• WHAT IS REQUIRED: Each line of the data below from the one holding "turquoise truck: 0 -> 1" to the one holding "black mushroom: 4 -> 9", inclusive, is to be reproduced exactly; no other line belongs in the answer.

• DATASET:
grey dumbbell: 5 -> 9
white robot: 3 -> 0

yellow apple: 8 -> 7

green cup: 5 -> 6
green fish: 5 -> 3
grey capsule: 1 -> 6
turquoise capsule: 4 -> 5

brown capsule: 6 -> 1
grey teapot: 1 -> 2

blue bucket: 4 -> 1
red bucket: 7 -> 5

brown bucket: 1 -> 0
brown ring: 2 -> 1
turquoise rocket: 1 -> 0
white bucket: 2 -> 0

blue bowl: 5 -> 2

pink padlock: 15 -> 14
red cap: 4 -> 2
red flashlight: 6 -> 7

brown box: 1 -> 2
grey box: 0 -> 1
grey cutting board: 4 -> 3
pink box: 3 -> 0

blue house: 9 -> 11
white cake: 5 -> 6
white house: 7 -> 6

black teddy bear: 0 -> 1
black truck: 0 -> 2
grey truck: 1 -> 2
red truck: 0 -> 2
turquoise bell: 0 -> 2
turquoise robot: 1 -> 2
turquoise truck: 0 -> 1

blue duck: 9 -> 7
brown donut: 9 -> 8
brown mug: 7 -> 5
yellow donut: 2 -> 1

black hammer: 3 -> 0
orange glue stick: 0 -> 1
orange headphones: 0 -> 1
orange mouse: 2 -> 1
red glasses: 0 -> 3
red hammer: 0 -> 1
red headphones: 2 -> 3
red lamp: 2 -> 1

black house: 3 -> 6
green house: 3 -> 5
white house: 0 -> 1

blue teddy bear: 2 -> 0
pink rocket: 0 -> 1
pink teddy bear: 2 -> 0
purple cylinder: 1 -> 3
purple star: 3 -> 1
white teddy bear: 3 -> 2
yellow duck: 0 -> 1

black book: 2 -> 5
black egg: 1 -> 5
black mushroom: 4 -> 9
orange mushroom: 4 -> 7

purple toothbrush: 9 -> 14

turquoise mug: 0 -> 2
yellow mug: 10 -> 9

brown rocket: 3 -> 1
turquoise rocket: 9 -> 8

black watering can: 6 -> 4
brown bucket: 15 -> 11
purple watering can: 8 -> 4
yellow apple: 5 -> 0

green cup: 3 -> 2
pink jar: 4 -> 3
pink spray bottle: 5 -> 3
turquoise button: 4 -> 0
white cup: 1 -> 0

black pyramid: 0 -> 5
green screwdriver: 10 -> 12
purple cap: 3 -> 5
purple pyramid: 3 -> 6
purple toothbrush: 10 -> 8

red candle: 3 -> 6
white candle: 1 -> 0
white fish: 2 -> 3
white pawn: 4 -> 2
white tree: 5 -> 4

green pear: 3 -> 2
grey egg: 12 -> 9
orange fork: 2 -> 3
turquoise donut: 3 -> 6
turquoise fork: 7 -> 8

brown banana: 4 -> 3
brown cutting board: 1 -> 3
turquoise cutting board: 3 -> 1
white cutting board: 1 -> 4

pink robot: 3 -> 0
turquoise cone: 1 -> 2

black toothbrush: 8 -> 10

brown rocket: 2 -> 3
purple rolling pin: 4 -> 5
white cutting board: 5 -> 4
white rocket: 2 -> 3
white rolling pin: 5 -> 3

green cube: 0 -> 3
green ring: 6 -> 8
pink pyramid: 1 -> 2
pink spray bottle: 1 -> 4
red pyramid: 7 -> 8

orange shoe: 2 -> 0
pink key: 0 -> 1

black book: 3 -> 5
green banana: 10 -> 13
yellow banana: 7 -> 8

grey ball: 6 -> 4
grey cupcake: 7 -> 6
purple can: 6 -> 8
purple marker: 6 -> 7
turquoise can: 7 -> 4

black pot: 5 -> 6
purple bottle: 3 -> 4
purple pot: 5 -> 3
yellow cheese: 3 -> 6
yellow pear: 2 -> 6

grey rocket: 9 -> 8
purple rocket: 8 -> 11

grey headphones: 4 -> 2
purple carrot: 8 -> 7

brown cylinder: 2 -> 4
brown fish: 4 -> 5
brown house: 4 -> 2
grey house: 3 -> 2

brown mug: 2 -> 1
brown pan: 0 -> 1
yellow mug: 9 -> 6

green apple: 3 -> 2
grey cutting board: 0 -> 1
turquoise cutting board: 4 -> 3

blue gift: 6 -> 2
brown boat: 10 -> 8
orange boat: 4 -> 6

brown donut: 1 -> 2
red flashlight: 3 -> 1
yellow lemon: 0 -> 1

• RESPONSE:
turquoise truck: 0 -> 1

blue duck: 9 -> 7
brown donut: 9 -> 8
brown mug: 7 -> 5
yellow donut: 2 -> 1

black hammer: 3 -> 0
orange glue stick: 0 -> 1
orange headphones: 0 -> 1
orange mouse: 2 -> 1
red glasses: 0 -> 3
red hammer: 0 -> 1
red headphones: 2 -> 3
red lamp: 2 -> 1

black house: 3 -> 6
green house: 3 -> 5
white house: 0 -> 1

blue teddy bear: 2 -> 0
pink rocket: 0 -> 1
pink teddy bear: 2 -> 0
purple cylinder: 1 -> 3
purple star: 3 -> 1
white teddy bear: 3 -> 2
yellow duck: 0 -> 1

black book: 2 -> 5
black egg: 1 -> 5
black mushroom: 4 -> 9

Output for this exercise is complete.